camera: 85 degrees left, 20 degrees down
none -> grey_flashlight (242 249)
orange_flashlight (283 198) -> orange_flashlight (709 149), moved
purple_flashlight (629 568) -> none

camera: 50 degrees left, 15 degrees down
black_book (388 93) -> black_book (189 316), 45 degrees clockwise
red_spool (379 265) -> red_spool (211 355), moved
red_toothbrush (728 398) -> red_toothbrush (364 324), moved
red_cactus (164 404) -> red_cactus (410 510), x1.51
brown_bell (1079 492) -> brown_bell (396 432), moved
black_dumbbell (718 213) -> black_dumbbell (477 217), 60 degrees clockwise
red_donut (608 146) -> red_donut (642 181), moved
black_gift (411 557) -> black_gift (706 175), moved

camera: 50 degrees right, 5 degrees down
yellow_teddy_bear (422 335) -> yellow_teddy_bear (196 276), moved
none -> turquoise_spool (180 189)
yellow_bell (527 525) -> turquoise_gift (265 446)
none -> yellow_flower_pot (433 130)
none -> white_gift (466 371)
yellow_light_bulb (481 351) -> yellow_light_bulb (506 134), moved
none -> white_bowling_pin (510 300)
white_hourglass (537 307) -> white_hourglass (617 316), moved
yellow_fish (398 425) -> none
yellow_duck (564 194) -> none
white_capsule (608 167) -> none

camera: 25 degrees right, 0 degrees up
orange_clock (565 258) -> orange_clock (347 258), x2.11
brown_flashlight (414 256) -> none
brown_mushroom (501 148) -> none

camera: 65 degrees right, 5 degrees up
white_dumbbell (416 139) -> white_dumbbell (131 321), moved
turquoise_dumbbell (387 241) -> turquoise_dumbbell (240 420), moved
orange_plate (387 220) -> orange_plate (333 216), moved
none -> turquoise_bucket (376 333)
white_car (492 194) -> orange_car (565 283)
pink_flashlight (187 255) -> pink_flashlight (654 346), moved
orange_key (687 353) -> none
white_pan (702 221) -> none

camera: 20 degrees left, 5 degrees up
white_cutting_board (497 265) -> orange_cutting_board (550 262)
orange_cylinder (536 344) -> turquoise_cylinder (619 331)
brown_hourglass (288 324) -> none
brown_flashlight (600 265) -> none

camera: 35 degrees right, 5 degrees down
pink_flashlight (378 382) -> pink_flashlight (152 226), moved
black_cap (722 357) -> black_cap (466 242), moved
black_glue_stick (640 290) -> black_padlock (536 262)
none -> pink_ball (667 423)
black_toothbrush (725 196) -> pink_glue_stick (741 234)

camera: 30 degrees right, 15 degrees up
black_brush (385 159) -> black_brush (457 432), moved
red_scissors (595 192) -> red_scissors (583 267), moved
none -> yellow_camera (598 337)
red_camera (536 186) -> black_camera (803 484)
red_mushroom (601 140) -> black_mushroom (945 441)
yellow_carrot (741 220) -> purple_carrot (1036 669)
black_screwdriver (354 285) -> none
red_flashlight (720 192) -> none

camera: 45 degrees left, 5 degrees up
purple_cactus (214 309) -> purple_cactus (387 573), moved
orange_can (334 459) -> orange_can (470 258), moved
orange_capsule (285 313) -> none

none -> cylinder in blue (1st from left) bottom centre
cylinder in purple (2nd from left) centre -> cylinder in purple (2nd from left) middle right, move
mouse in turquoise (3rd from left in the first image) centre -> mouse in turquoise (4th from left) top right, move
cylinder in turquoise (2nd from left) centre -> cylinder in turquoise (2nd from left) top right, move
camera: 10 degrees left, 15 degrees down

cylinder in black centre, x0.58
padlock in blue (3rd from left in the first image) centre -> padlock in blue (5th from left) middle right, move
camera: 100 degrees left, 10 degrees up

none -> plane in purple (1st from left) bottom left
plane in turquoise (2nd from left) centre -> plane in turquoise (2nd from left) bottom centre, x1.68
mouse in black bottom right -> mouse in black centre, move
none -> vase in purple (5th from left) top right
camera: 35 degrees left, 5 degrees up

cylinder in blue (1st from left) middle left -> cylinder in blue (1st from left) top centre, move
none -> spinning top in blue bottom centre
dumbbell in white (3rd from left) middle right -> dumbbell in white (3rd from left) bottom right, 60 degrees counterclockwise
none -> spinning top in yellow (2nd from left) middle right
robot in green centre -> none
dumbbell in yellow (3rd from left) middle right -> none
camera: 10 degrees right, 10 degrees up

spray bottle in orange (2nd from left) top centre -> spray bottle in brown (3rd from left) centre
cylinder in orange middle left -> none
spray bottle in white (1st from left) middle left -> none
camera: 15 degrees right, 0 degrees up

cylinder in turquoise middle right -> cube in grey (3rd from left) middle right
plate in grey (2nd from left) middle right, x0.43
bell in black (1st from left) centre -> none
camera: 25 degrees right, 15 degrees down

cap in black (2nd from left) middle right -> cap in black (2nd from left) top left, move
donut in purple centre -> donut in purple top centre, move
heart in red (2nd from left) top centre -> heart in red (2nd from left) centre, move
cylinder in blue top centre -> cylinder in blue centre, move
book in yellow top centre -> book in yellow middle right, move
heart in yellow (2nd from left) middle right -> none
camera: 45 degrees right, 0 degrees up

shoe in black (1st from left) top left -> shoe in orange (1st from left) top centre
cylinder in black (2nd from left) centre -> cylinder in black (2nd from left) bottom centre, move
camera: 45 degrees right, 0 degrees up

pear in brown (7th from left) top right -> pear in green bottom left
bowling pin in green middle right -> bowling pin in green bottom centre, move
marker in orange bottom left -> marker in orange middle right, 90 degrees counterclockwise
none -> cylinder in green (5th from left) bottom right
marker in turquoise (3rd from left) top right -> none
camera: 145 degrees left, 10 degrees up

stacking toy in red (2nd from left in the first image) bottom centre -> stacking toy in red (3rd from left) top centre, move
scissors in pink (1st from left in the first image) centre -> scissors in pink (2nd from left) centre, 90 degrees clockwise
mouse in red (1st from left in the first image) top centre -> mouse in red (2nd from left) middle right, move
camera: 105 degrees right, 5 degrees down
* * * *
What the task requires :: Your task is to retype all of the lines above exactly.

Task result ::
camera: 85 degrees left, 20 degrees down
none -> grey_flashlight (242 249)
orange_flashlight (283 198) -> orange_flashlight (709 149), moved
purple_flashlight (629 568) -> none

camera: 50 degrees left, 15 degrees down
black_book (388 93) -> black_book (189 316), 45 degrees clockwise
red_spool (379 265) -> red_spool (211 355), moved
red_toothbrush (728 398) -> red_toothbrush (364 324), moved
red_cactus (164 404) -> red_cactus (410 510), x1.51
brown_bell (1079 492) -> brown_bell (396 432), moved
black_dumbbell (718 213) -> black_dumbbell (477 217), 60 degrees clockwise
red_donut (608 146) -> red_donut (642 181), moved
black_gift (411 557) -> black_gift (706 175), moved

camera: 50 degrees right, 5 degrees down
yellow_teddy_bear (422 335) -> yellow_teddy_bear (196 276), moved
none -> turquoise_spool (180 189)
yellow_bell (527 525) -> turquoise_gift (265 446)
none -> yellow_flower_pot (433 130)
none -> white_gift (466 371)
yellow_light_bulb (481 351) -> yellow_light_bulb (506 134), moved
none -> white_bowling_pin (510 300)
white_hourglass (537 307) -> white_hourglass (617 316), moved
yellow_fish (398 425) -> none
yellow_duck (564 194) -> none
white_capsule (608 167) -> none

camera: 25 degrees right, 0 degrees up
orange_clock (565 258) -> orange_clock (347 258), x2.11
brown_flashlight (414 256) -> none
brown_mushroom (501 148) -> none

camera: 65 degrees right, 5 degrees up
white_dumbbell (416 139) -> white_dumbbell (131 321), moved
turquoise_dumbbell (387 241) -> turquoise_dumbbell (240 420), moved
orange_plate (387 220) -> orange_plate (333 216), moved
none -> turquoise_bucket (376 333)
white_car (492 194) -> orange_car (565 283)
pink_flashlight (187 255) -> pink_flashlight (654 346), moved
orange_key (687 353) -> none
white_pan (702 221) -> none

camera: 20 degrees left, 5 degrees up
white_cutting_board (497 265) -> orange_cutting_board (550 262)
orange_cylinder (536 344) -> turquoise_cylinder (619 331)
brown_hourglass (288 324) -> none
brown_flashlight (600 265) -> none

camera: 35 degrees right, 5 degrees down
pink_flashlight (378 382) -> pink_flashlight (152 226), moved
black_cap (722 357) -> black_cap (466 242), moved
black_glue_stick (640 290) -> black_padlock (536 262)
none -> pink_ball (667 423)
black_toothbrush (725 196) -> pink_glue_stick (741 234)

camera: 30 degrees right, 15 degrees up
black_brush (385 159) -> black_brush (457 432), moved
red_scissors (595 192) -> red_scissors (583 267), moved
none -> yellow_camera (598 337)
red_camera (536 186) -> black_camera (803 484)
red_mushroom (601 140) -> black_mushroom (945 441)
yellow_carrot (741 220) -> purple_carrot (1036 669)
black_screwdriver (354 285) -> none
red_flashlight (720 192) -> none

camera: 45 degrees left, 5 degrees up
purple_cactus (214 309) -> purple_cactus (387 573), moved
orange_can (334 459) -> orange_can (470 258), moved
orange_capsule (285 313) -> none

none -> cylinder in blue (1st from left) bottom centre
cylinder in purple (2nd from left) centre -> cylinder in purple (2nd from left) middle right, move
mouse in turquoise (3rd from left in the first image) centre -> mouse in turquoise (4th from left) top right, move
cylinder in turquoise (2nd from left) centre -> cylinder in turquoise (2nd from left) top right, move
camera: 10 degrees left, 15 degrees down

cylinder in black centre, x0.58
padlock in blue (3rd from left in the first image) centre -> padlock in blue (5th from left) middle right, move
camera: 100 degrees left, 10 degrees up

none -> plane in purple (1st from left) bottom left
plane in turquoise (2nd from left) centre -> plane in turquoise (2nd from left) bottom centre, x1.68
mouse in black bottom right -> mouse in black centre, move
none -> vase in purple (5th from left) top right
camera: 35 degrees left, 5 degrees up

cylinder in blue (1st from left) middle left -> cylinder in blue (1st from left) top centre, move
none -> spinning top in blue bottom centre
dumbbell in white (3rd from left) middle right -> dumbbell in white (3rd from left) bottom right, 60 degrees counterclockwise
none -> spinning top in yellow (2nd from left) middle right
robot in green centre -> none
dumbbell in yellow (3rd from left) middle right -> none
camera: 10 degrees right, 10 degrees up

spray bottle in orange (2nd from left) top centre -> spray bottle in brown (3rd from left) centre
cylinder in orange middle left -> none
spray bottle in white (1st from left) middle left -> none
camera: 15 degrees right, 0 degrees up

cylinder in turquoise middle right -> cube in grey (3rd from left) middle right
plate in grey (2nd from left) middle right, x0.43
bell in black (1st from left) centre -> none
camera: 25 degrees right, 15 degrees down

cap in black (2nd from left) middle right -> cap in black (2nd from left) top left, move
donut in purple centre -> donut in purple top centre, move
heart in red (2nd from left) top centre -> heart in red (2nd from left) centre, move
cylinder in blue top centre -> cylinder in blue centre, move
book in yellow top centre -> book in yellow middle right, move
heart in yellow (2nd from left) middle right -> none
camera: 45 degrees right, 0 degrees up

shoe in black (1st from left) top left -> shoe in orange (1st from left) top centre
cylinder in black (2nd from left) centre -> cylinder in black (2nd from left) bottom centre, move
camera: 45 degrees right, 0 degrees up

pear in brown (7th from left) top right -> pear in green bottom left
bowling pin in green middle right -> bowling pin in green bottom centre, move
marker in orange bottom left -> marker in orange middle right, 90 degrees counterclockwise
none -> cylinder in green (5th from left) bottom right
marker in turquoise (3rd from left) top right -> none
camera: 145 degrees left, 10 degrees up

stacking toy in red (2nd from left in the first image) bottom centre -> stacking toy in red (3rd from left) top centre, move
scissors in pink (1st from left in the first image) centre -> scissors in pink (2nd from left) centre, 90 degrees clockwise
mouse in red (1st from left in the first image) top centre -> mouse in red (2nd from left) middle right, move
camera: 105 degrees right, 5 degrees down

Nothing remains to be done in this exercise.